Extract each line of the data below that contains the string "soft", matching it case-sensitively.

(Excerpted records from a collection)
"""

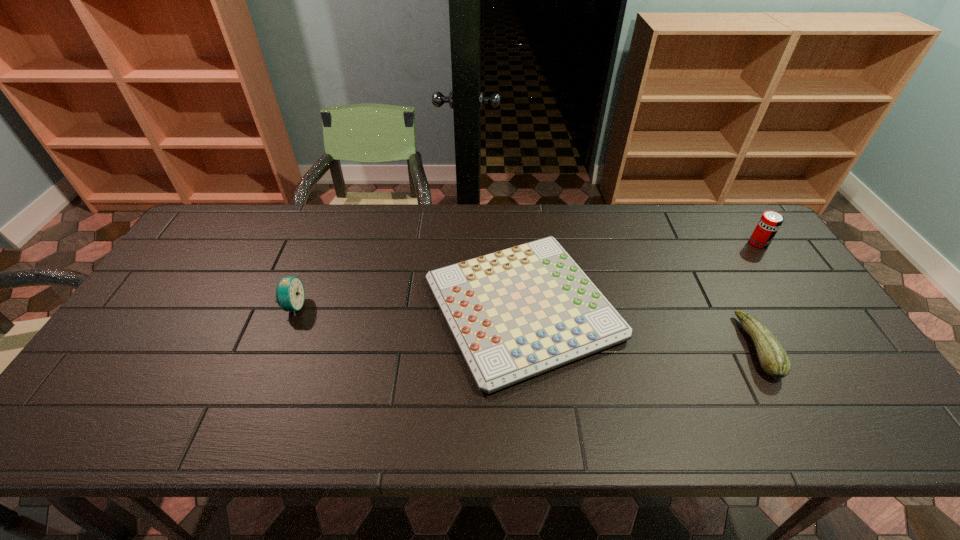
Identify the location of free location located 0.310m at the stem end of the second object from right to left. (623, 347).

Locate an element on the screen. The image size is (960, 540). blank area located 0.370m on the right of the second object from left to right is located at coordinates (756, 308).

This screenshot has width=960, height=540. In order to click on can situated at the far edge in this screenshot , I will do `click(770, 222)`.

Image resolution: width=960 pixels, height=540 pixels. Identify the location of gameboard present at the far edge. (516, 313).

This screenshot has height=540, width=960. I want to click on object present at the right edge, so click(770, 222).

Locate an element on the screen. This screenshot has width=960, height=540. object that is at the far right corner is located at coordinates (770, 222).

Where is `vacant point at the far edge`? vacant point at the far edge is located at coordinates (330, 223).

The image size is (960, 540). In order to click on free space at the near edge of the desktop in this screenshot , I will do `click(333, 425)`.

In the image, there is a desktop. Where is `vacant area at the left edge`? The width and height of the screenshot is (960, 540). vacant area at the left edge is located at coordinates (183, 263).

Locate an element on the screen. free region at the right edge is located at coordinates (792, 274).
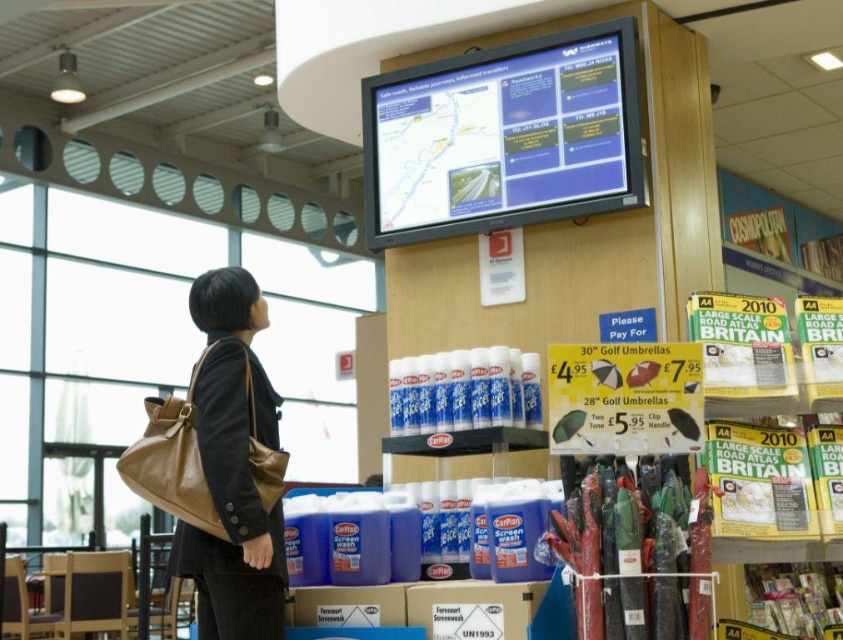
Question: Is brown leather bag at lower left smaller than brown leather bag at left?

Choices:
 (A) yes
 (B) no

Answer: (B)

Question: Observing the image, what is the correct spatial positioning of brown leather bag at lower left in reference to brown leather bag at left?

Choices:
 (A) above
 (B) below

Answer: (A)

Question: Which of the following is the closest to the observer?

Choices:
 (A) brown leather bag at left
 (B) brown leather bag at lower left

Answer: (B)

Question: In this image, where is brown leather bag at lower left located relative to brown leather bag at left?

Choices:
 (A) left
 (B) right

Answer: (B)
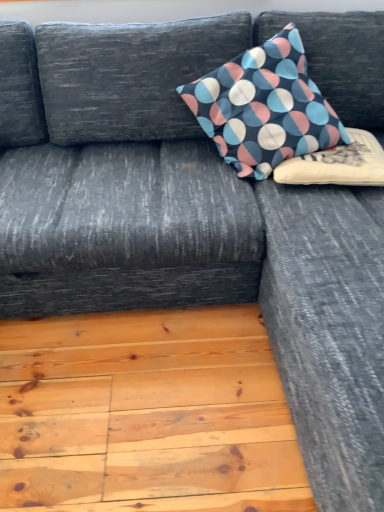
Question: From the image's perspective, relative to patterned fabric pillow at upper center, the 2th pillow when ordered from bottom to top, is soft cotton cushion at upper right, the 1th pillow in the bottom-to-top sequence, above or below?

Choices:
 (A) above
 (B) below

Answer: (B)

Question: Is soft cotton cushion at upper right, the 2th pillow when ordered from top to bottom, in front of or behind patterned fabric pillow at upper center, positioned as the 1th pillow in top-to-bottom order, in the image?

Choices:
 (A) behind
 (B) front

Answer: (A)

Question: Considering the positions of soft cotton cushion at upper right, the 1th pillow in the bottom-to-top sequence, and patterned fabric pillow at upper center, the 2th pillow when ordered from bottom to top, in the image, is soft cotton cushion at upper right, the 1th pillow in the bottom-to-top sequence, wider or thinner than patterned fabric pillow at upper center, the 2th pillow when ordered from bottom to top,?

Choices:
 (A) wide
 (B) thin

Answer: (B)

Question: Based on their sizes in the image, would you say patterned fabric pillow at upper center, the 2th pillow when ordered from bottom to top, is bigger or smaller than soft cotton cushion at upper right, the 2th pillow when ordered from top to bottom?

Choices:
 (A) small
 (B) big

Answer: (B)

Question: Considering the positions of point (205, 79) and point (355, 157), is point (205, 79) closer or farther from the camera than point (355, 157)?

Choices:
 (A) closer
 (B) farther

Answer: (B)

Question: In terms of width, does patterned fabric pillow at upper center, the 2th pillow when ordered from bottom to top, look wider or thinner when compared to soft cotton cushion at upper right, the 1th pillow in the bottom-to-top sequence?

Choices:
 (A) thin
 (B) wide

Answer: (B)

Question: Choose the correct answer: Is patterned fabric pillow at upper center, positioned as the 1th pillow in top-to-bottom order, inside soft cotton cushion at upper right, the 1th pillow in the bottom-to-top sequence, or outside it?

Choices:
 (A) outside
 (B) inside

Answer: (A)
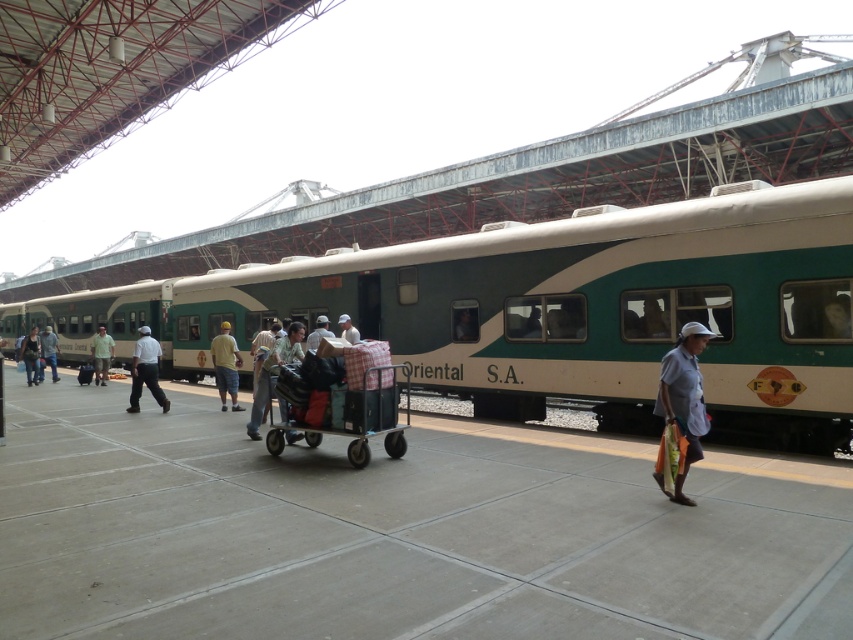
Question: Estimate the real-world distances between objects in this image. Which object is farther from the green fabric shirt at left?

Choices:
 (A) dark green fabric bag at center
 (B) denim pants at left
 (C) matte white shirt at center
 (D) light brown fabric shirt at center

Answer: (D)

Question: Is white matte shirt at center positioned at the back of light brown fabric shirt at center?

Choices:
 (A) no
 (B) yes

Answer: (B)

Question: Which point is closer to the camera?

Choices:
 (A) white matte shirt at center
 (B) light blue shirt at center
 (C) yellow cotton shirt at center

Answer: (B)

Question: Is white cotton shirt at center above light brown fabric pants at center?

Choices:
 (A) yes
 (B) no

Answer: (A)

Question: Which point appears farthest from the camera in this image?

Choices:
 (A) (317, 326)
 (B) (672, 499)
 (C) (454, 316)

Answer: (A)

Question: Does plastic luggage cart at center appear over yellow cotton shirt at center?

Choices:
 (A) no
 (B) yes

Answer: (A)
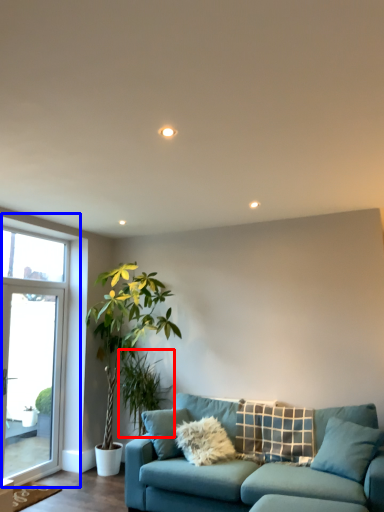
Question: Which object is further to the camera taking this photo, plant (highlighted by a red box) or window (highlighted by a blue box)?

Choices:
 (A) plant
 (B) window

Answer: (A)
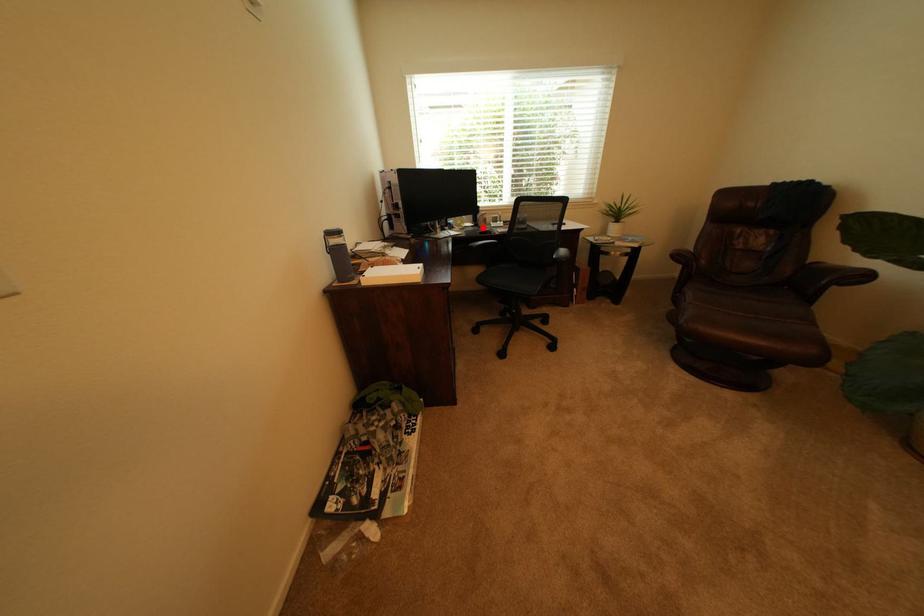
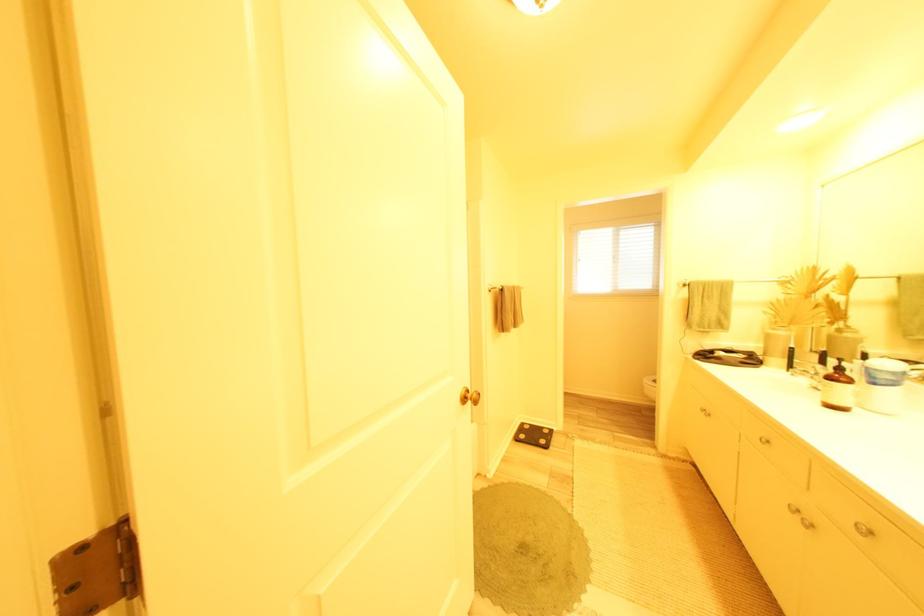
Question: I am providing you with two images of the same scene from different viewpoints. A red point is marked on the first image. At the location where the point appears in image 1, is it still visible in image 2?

"""

- **Solution to the problem**
Question: From the image's perspective, relative to patterned fabric pillow at upper center, the 2th pillow when ordered from bottom to top, is soft cotton cushion at upper right, the 1th pillow in the bottom-to-top sequence, above or below?
Question: Is soft cotton cushion at upper right, the 2th pillow when ordered from top to bottom, in front of or behind patterned fabric pillow at upper center, positioned as the 1th pillow in top-to-bottom order, in the image?
Question: Considering the positions of soft cotton cushion at upper right, the 1th pillow in the bottom-to-top sequence, and patterned fabric pillow at upper center, the 2th pillow when ordered from bottom to top, in the image, is soft cotton cushion at upper right, the 1th pillow in the bottom-to-top sequence, wider or thinner than patterned fabric pillow at upper center, the 2th pillow when ordered from bottom to top,?
Question: Based on their sizes in the image, would you say patterned fabric pillow at upper center, the 2th pillow when ordered from bottom to top, is bigger or smaller than soft cotton cushion at upper right, the 2th pillow when ordered from top to bottom?
Question: In terms of width, does patterned fabric pillow at upper center, the 2th pillow when ordered from bottom to top, look wider or thinner when compared to soft cotton cushion at upper right, the 1th pillow in the bottom-to-top sequence?
Question: Choose the correct answer: Is patterned fabric pillow at upper center, positioned as the 1th pillow in top-to-bottom order, inside soft cotton cushion at upper right, the 1th pillow in the bottom-to-top sequence, or outside it?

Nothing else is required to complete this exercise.